WORK TO COMPLETE> Each entry below is to be extracted exactly.

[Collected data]
---*---
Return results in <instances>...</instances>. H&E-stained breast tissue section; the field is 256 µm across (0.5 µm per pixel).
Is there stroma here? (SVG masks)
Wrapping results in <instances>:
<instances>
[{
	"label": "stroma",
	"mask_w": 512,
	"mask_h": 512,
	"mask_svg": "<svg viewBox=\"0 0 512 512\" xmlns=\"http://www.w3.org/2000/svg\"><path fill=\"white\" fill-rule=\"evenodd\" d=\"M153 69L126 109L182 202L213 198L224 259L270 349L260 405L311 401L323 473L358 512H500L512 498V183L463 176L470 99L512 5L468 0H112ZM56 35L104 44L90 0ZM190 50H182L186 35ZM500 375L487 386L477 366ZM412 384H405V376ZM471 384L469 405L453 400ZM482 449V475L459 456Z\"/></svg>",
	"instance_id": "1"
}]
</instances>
---*---
TASK SOLUTION>
Return results in <instances>...</instances>. H&E-stained breast tissue section; the field is 256 µm across (0.5 µm per pixel).
Is there stroma here? (SVG masks)
Wrapping results in <instances>:
<instances>
[{
	"label": "stroma",
	"mask_w": 512,
	"mask_h": 512,
	"mask_svg": "<svg viewBox=\"0 0 512 512\" xmlns=\"http://www.w3.org/2000/svg\"><path fill=\"white\" fill-rule=\"evenodd\" d=\"M153 69L126 109L182 202L213 198L224 259L270 349L260 405L311 401L323 473L358 512H500L512 498V183L463 176L470 99L512 5L468 0H112ZM56 35L104 44L90 0ZM190 50H182L186 35ZM500 375L487 386L477 366ZM412 384H405V376ZM471 384L469 405L453 400ZM482 449V475L459 456Z\"/></svg>",
	"instance_id": "1"
}]
</instances>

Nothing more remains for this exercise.